Aim of the exercise:
Would you copy exactly the lines in the data below from the one that has "(528, 132) = (203, 76): none -> grey star" through the one that has "camera: 110 degrees right, 0 degrees up", dropping any pictures?

** Dataset excerpts follows **

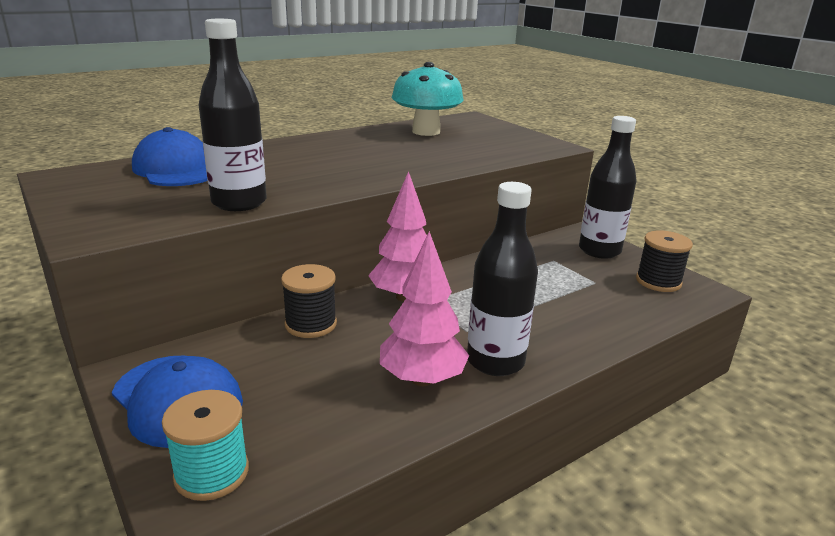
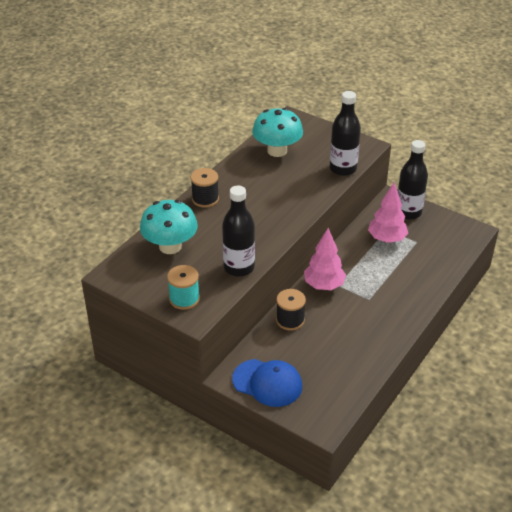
camera: 20 degrees left, 15 degrees up
(176, 169) = (170, 246): blue cap -> turquoise mushroom
(211, 473) = (314, 409): turquoise spool -> turquoise spool (184, 299)
(422, 379) = (366, 336): pink tree -> pink tree (386, 239)
(495, 361) = (393, 315): black bottle -> black bottle (343, 169)
(658, 281) = (449, 231): black spool -> black spool (205, 199)

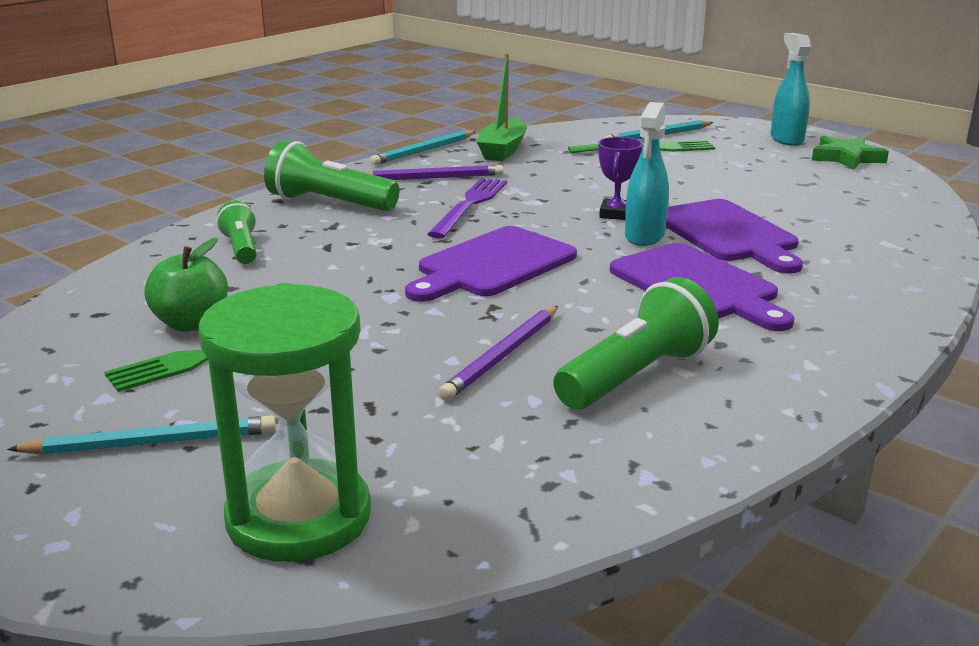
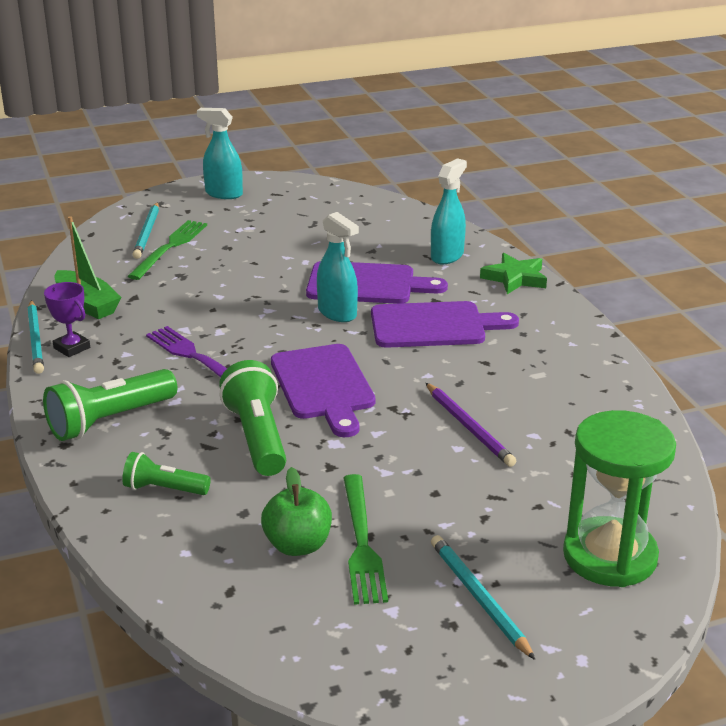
camera: 60 degrees left, 5 degrees up
(152, 443) = (478, 598): turquoise pencil -> turquoise pencil turned 45 degrees counterclockwise
(432, 178) = (111, 356): purple pencil -> none
(616, 214) = (286, 308): purple trophy -> purple trophy (72, 348)
(635, 376) = (533, 391): green flashlight -> green flashlight (257, 437)
(846, 158) = (286, 191): green star -> green star (515, 278)
(870, 255) = (447, 256): none -> turquoise spray bottle

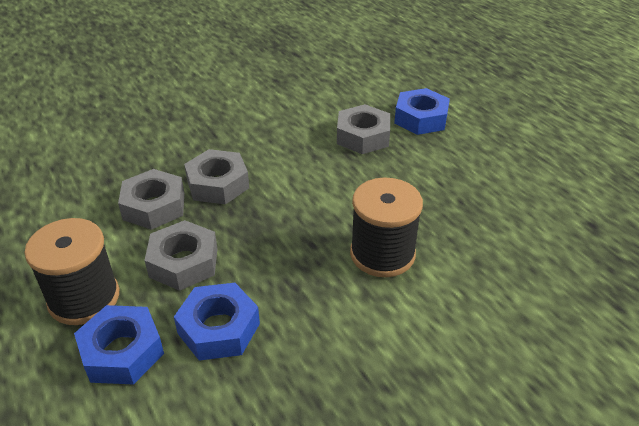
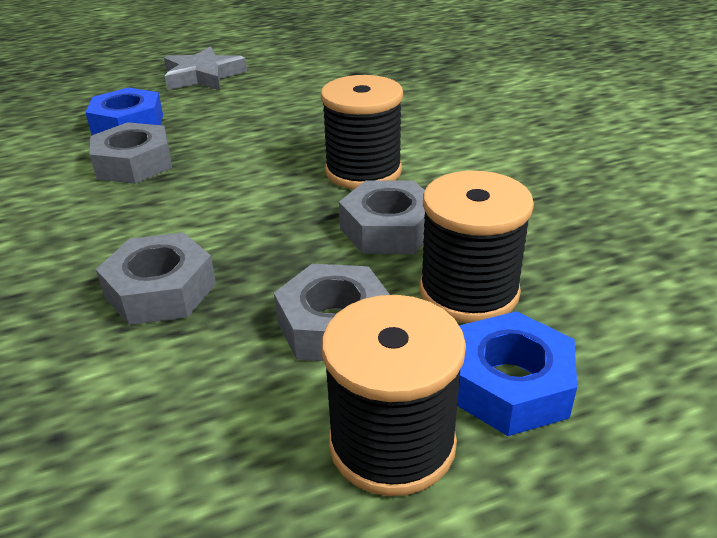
camera: 80 degrees left, 5 degrees down
(154, 206) = (180, 363): grey nut -> grey nut (389, 229)
(219, 328) = (469, 292): blue nut -> black spool
(528, 132) = (203, 76): none -> grey star

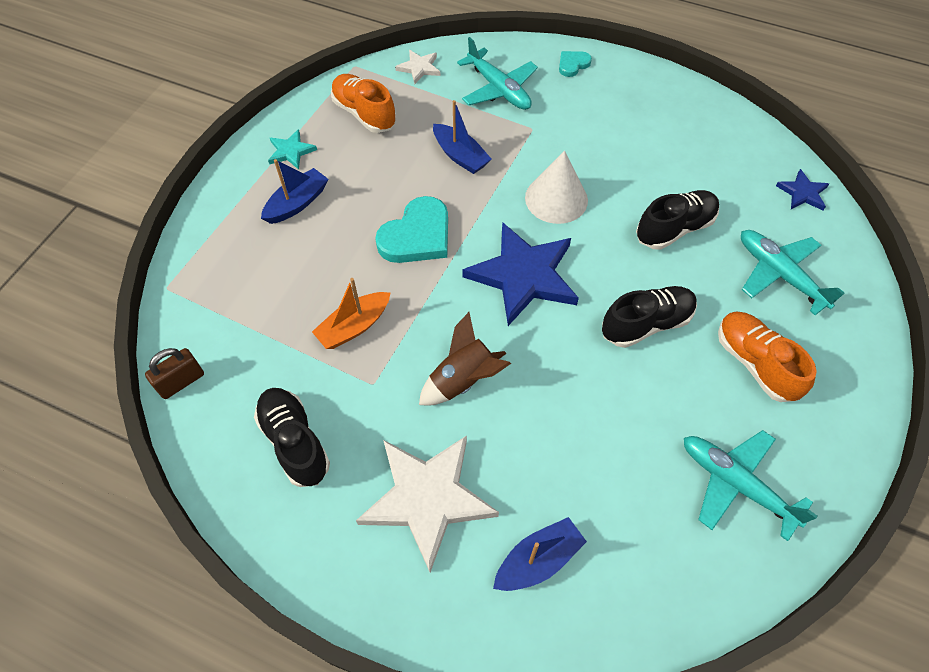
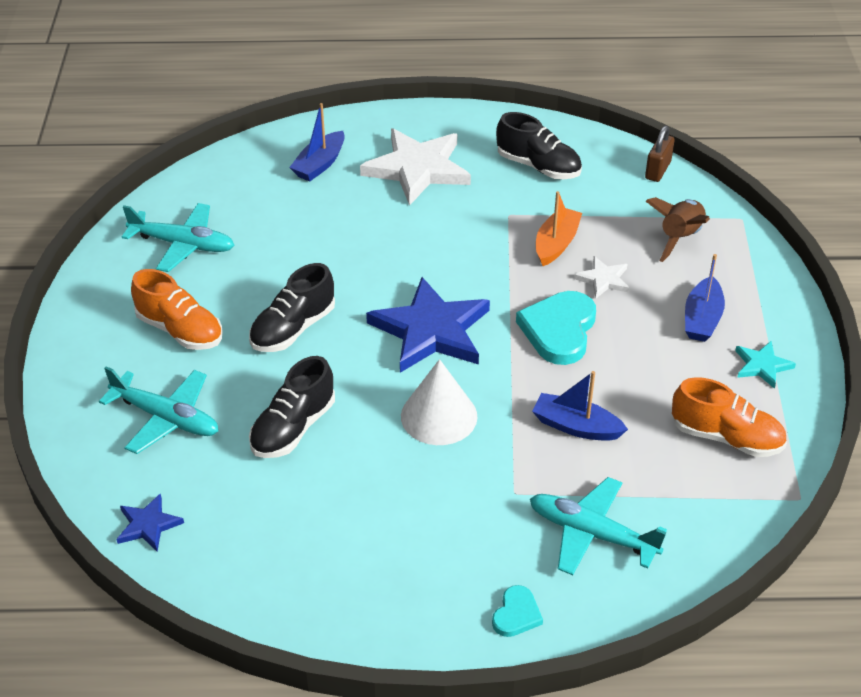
camera: 155 degrees right, 15 degrees down
(419, 68) = (716, 527): white star -> white star (603, 279)
(463, 380) = (437, 239): brown rocket -> brown rocket (680, 238)

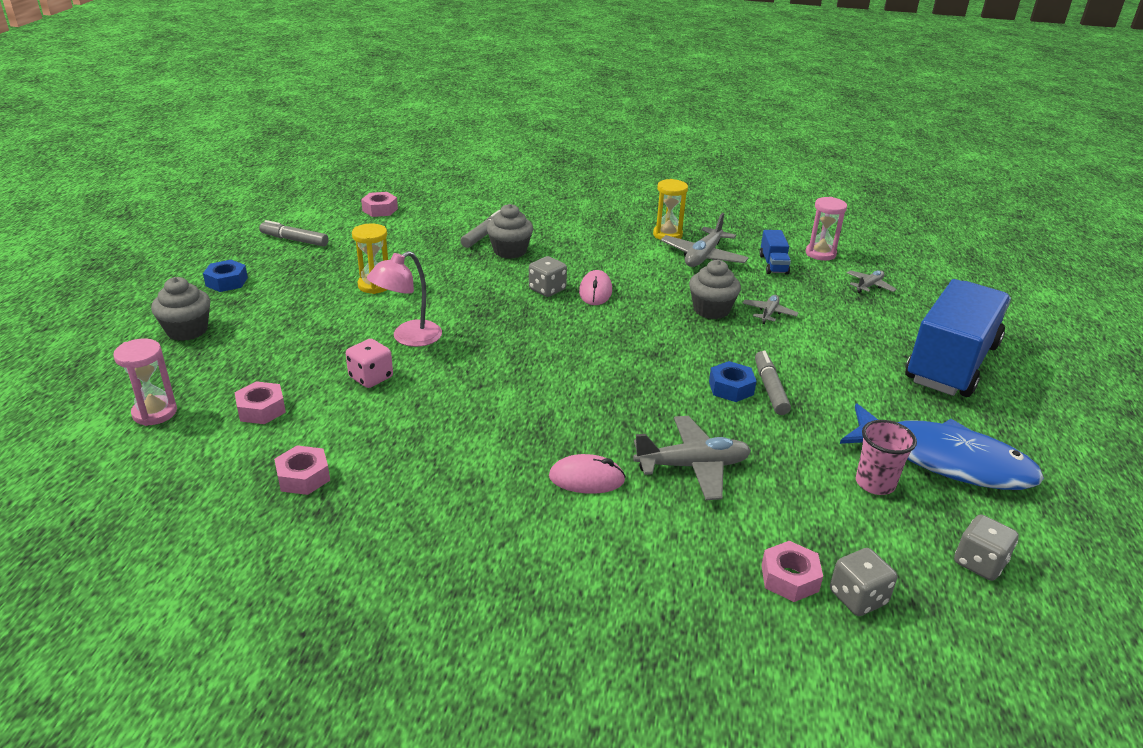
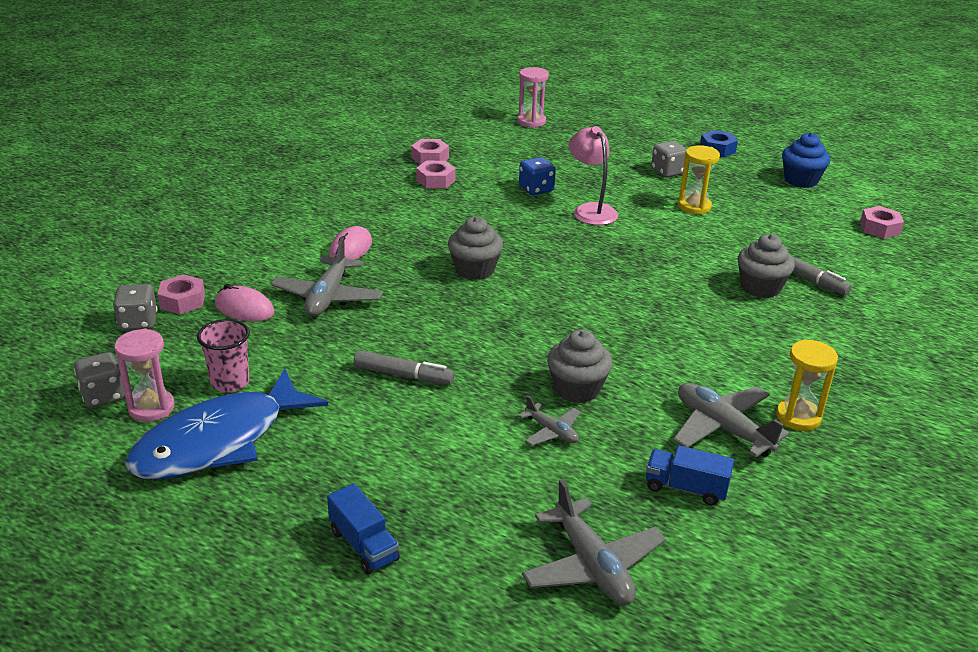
camera: 110 degrees right, 0 degrees up
(187, 330) = (638, 133): grey cupcake -> grey cupcake (474, 270)
(261, 409) = (515, 151): pink nut -> pink nut (435, 180)
(294, 240) = (801, 180): grey marker -> blue cupcake
(371, 377) = (536, 189): pink dice -> blue dice
(547, 289) = (660, 292): grey dice -> grey dice (668, 172)
(595, 291) = (647, 320): pink mouse -> pink mouse (244, 308)
(731, 388) = (419, 351): blue nut -> none
(820, 254) = (713, 557): pink hourglass -> pink hourglass (151, 408)
(869, 286) = (592, 565): grey plane -> grey plane, size x1.80
(951, 363) = (364, 545): blue truck -> blue truck, size x0.41

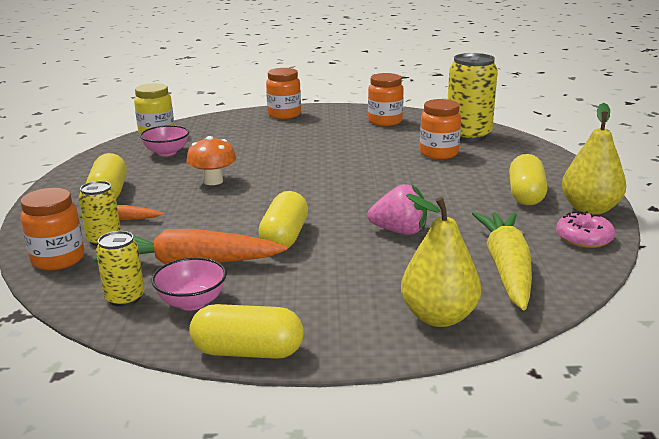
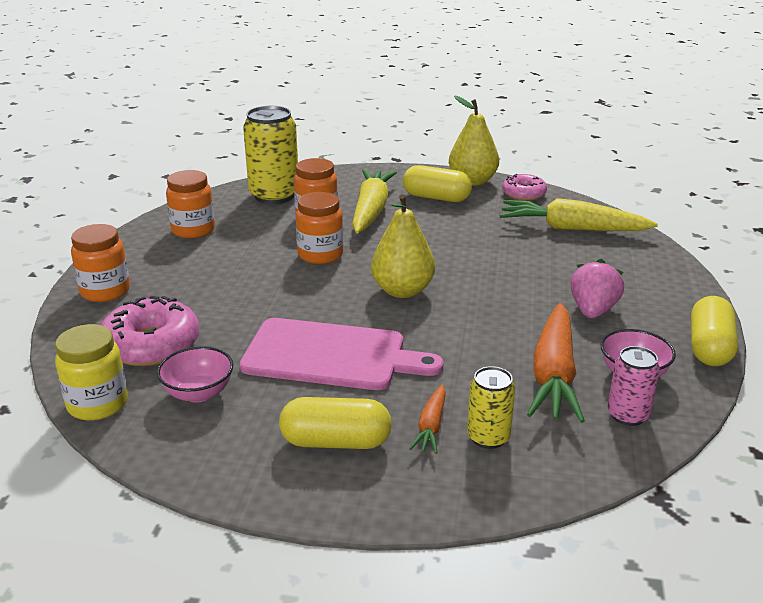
camera: 80 degrees left, 5 degrees up
(58, 259) = (537, 472): orange jar -> orange jar (320, 255)
(125, 298) = (627, 415): yellow can -> pink can
(213, 181) = (331, 355): orange mushroom -> pink cutting board
(221, 134) = (151, 345): none -> pink donut
(284, 237) = (500, 317): yellow capsule -> none
(399, 231) = (498, 260): pink strawberry -> pink strawberry (593, 311)
(438, 317) = (646, 264): yellow pear -> yellow pear (402, 291)
(469, 170) = (371, 210): none -> yellow carrot

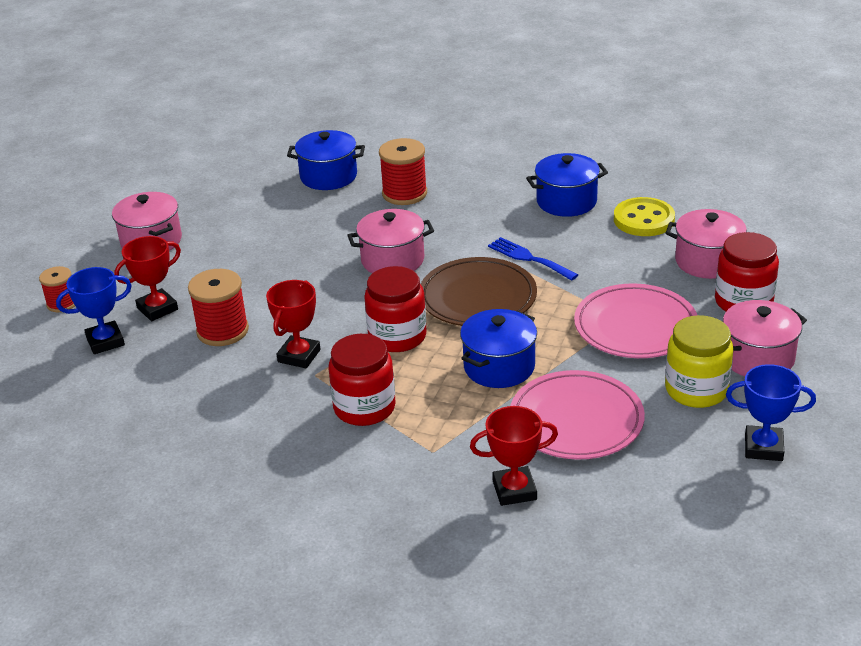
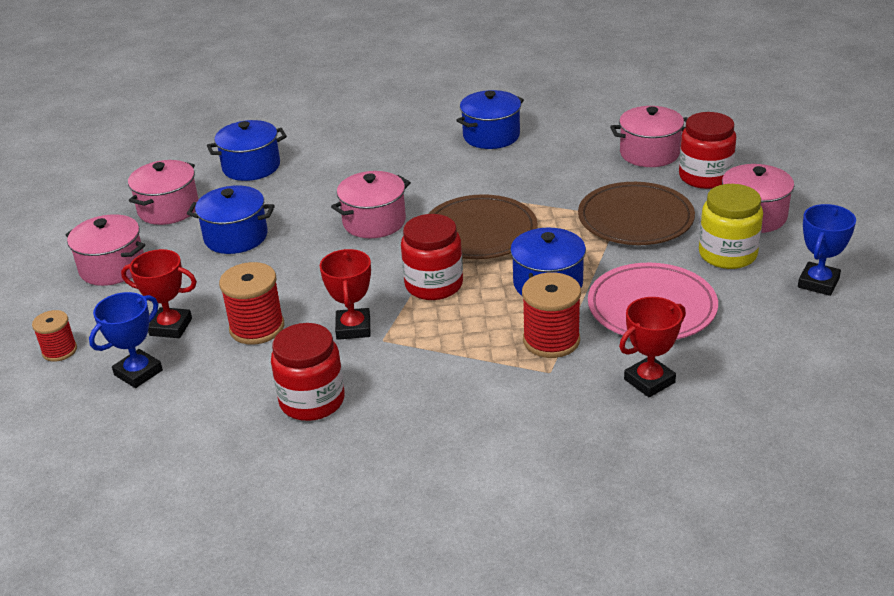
camera: 25 degrees left, 0 degrees up
(157, 309) = (171, 327): red trophy -> red trophy turned 75 degrees clockwise
(232, 199) = (168, 209): none -> pink pot
(267, 241) = (236, 237): none -> blue pot
(364, 408) = (455, 354): red jar -> red jar (312, 401)
(404, 193) = (338, 164): red spool -> red spool (551, 340)
(529, 258) = (497, 189): blue fork -> none
(635, 326) = (635, 219): pink plate -> brown plate
(644, 219) = (569, 134): yellow button -> none
(763, 447) = (818, 283): blue trophy -> blue trophy turned 45 degrees counterclockwise

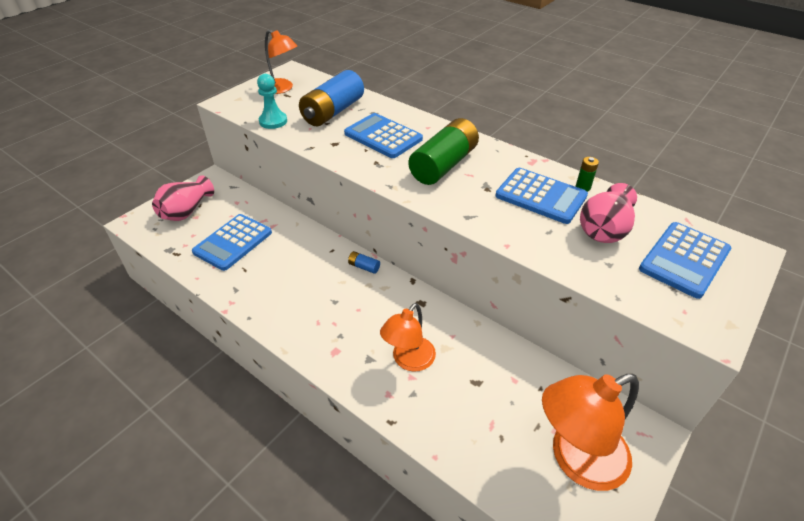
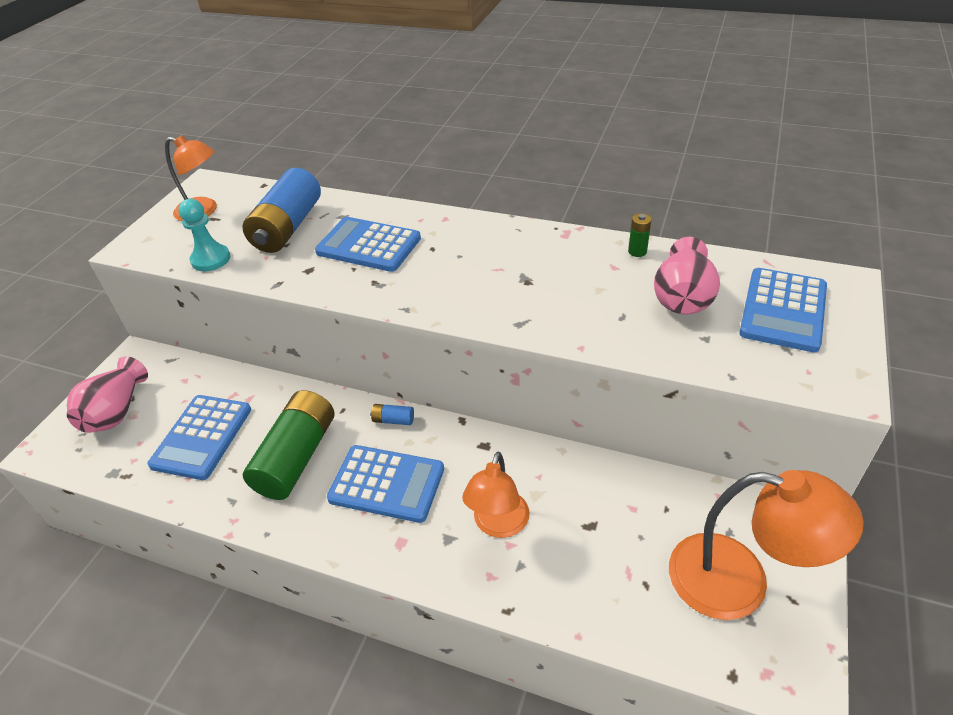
camera: 15 degrees left, 0 degrees up
(444, 165) = (462, 264): green battery -> green battery (297, 457)
(540, 196) = (594, 275): blue calculator -> blue calculator (387, 484)
(576, 459) = (739, 581): orange lamp -> orange lamp turned 120 degrees counterclockwise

** End of Dataset excerpts **

Your response:
(528, 132) = (203, 76): none -> grey star

camera: 155 degrees right, 15 degrees down
(419, 68) = (716, 527): white star -> white star (603, 279)
(463, 380) = (437, 239): brown rocket -> brown rocket (680, 238)

camera: 110 degrees right, 0 degrees up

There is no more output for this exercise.